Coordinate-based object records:
□ □ □
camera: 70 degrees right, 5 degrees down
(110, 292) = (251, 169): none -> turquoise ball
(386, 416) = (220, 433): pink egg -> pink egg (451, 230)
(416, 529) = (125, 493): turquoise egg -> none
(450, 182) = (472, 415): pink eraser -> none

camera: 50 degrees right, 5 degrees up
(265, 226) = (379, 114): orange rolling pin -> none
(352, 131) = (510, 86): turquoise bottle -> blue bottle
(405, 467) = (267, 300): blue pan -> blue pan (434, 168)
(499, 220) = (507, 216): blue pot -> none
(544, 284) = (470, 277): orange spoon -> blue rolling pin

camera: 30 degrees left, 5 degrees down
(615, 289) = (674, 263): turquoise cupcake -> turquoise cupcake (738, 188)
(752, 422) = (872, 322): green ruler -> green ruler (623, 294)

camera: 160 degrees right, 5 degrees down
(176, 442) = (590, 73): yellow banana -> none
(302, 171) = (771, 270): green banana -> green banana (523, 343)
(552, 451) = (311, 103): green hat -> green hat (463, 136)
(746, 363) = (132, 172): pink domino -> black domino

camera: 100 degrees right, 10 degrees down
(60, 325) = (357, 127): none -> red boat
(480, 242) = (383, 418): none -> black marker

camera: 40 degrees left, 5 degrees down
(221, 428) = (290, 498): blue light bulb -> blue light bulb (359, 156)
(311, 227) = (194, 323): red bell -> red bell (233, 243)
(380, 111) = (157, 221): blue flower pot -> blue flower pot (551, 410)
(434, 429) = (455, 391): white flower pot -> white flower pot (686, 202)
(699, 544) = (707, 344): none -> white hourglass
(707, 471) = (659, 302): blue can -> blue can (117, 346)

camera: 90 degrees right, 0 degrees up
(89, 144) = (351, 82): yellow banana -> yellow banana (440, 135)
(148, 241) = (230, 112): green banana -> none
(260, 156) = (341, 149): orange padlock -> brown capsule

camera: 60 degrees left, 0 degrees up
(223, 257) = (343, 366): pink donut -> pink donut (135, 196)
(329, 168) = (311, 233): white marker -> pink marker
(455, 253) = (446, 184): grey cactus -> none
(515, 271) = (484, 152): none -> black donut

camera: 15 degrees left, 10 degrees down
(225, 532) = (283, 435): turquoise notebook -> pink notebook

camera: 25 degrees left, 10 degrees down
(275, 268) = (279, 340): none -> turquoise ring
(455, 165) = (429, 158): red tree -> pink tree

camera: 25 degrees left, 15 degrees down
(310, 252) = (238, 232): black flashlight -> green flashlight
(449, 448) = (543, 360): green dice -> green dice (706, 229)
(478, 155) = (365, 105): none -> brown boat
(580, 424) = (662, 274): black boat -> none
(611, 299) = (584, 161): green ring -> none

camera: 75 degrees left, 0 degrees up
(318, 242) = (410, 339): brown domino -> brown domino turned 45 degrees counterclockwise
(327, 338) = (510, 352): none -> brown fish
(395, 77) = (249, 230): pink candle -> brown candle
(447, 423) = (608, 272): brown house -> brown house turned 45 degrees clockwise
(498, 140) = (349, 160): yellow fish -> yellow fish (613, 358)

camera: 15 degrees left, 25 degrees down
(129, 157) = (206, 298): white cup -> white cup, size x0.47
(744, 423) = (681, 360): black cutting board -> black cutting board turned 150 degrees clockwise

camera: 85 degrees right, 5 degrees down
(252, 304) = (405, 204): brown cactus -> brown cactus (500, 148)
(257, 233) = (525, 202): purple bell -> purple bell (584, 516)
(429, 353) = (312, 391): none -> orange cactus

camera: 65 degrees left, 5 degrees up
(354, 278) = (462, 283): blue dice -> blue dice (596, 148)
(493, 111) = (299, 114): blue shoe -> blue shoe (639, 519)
□ □ □
WHAT YOU HAVE TO DO: Look over the entries for "down", then copy every line that includes that string.

ANSWER TO THIS PROBLEM:
camera: 70 degrees right, 5 degrees down
camera: 30 degrees left, 5 degrees down
camera: 160 degrees right, 5 degrees down
camera: 100 degrees right, 10 degrees down
camera: 40 degrees left, 5 degrees down
camera: 15 degrees left, 10 degrees down
camera: 25 degrees left, 10 degrees down
camera: 25 degrees left, 15 degrees down
camera: 15 degrees left, 25 degrees down
camera: 85 degrees right, 5 degrees down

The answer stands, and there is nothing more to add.